[Object change listings]

####################

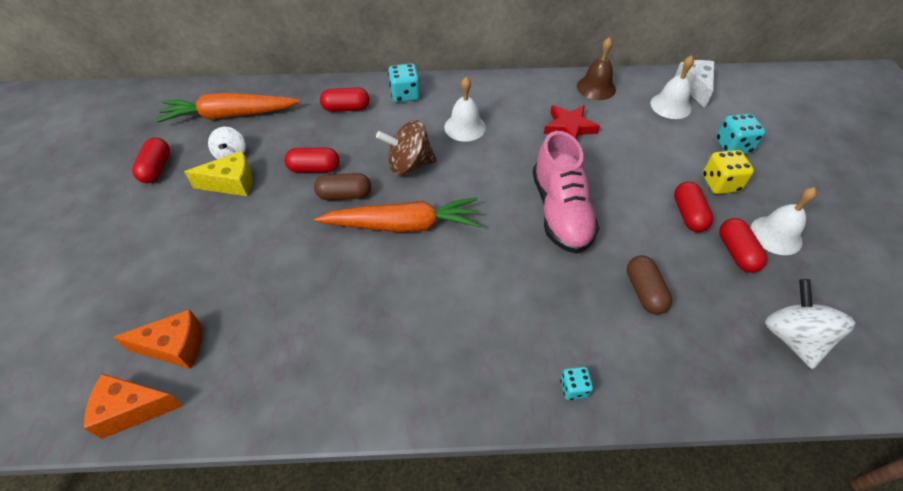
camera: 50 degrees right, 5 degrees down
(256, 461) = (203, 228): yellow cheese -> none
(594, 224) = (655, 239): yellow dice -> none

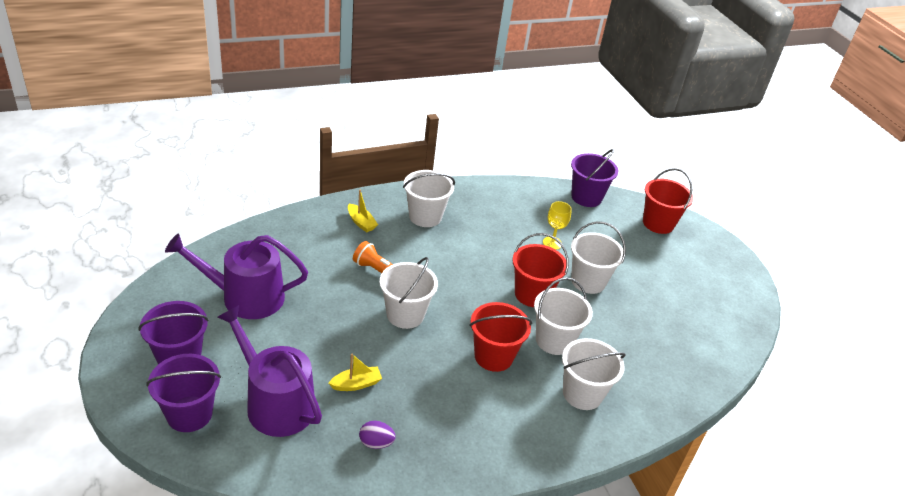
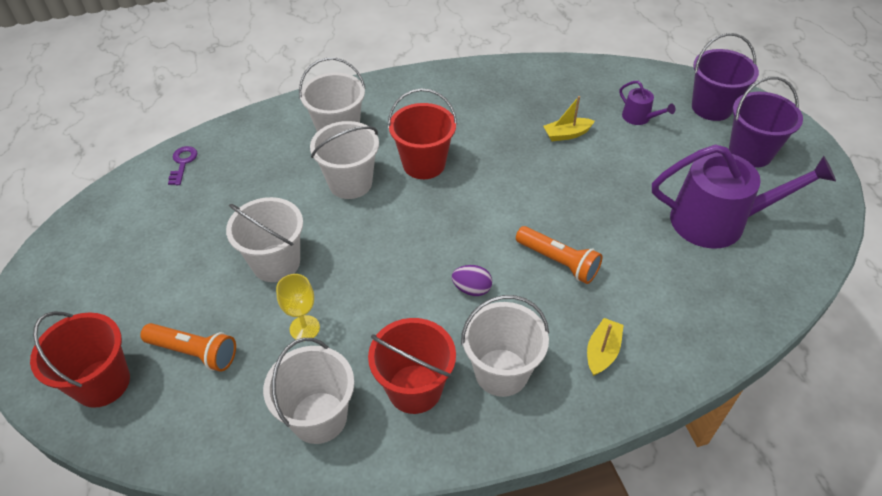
camera: 170 degrees left, 10 degrees up
(275, 402) = (639, 117): purple watering can -> purple watering can, size x0.44
(361, 222) = (602, 352): yellow boat -> yellow boat turned 60 degrees clockwise
(376, 443) = (541, 90): purple egg -> purple egg (472, 289)
(405, 314) = (523, 207): white bucket -> white bucket (319, 417)
(532, 294) = (360, 240): red bucket -> red bucket (414, 389)
(586, 197) = (202, 442): purple bucket -> none
(614, 234) = (194, 352): none -> orange flashlight
(708, 364) = (183, 163): none -> purple key

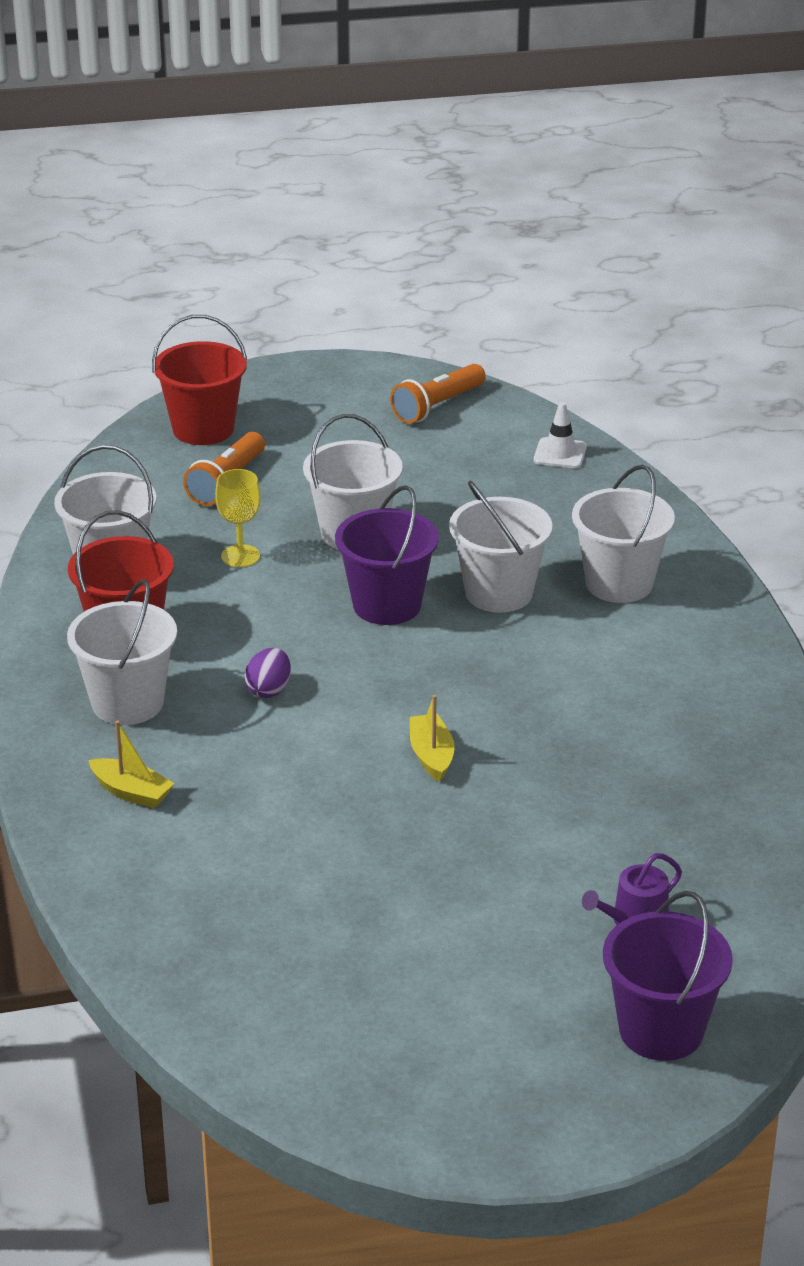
camera: 95 degrees right, 15 degrees down
(183, 163) = (560, 453): purple key -> white traffic cone
(424, 164) = (533, 662): red bucket -> none
(558, 262) = (300, 774): orange flashlight -> orange flashlight (437, 406)
(567, 134) = (593, 823): yellow boat -> yellow boat (431, 756)
(717, 221) = (350, 963): purple watering can -> none
(750, 152) = (519, 1051): purple bucket -> purple bucket (387, 605)

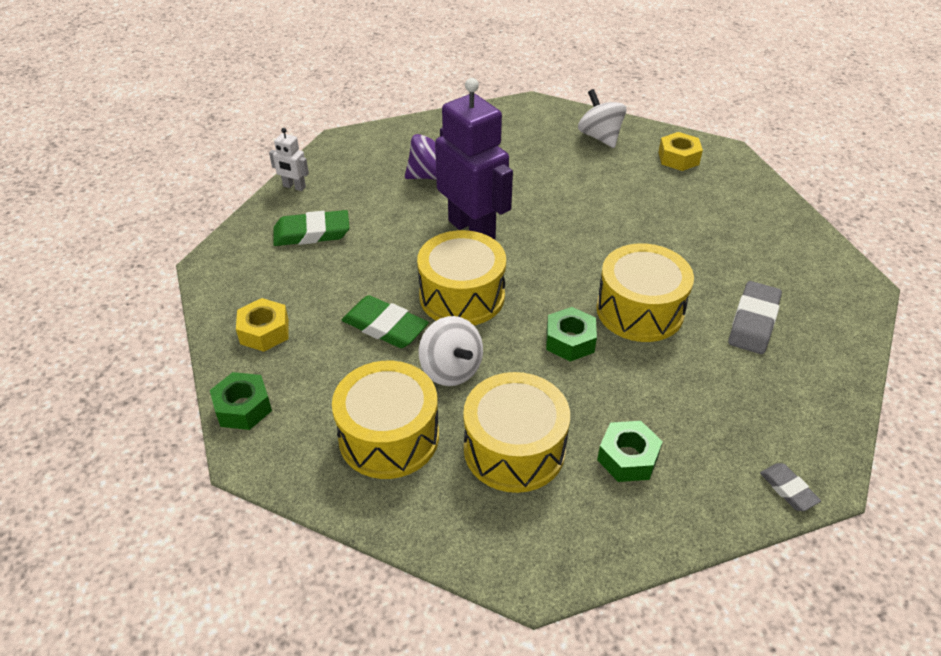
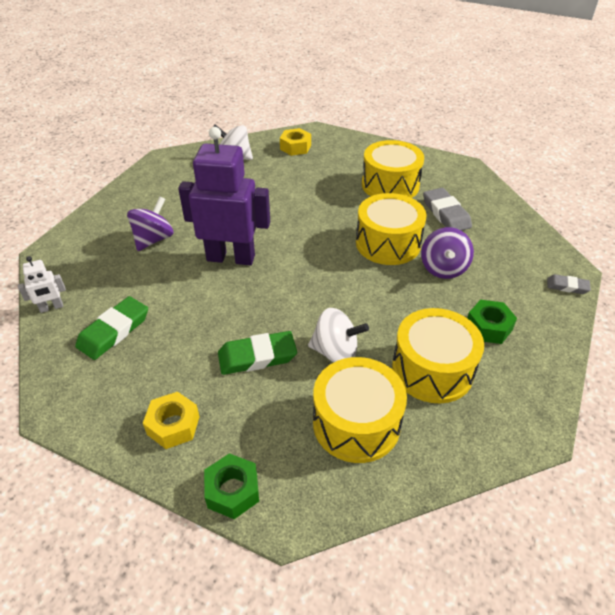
camera: 45 degrees left, 0 degrees up
(462, 296) = (280, 302): yellow drum -> yellow drum (390, 185)
(570, 341) = (376, 285): green nut -> none
(664, 372) = (443, 268): none -> purple spinning top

####################

▸ **ACTION ITEM**
From the lines above, copy those that contain the word "boat".

▸ **RESPONSE TO THE EXERCISE**
(361, 222) = (602, 352): yellow boat -> yellow boat turned 60 degrees clockwise
(567, 134) = (593, 823): yellow boat -> yellow boat (431, 756)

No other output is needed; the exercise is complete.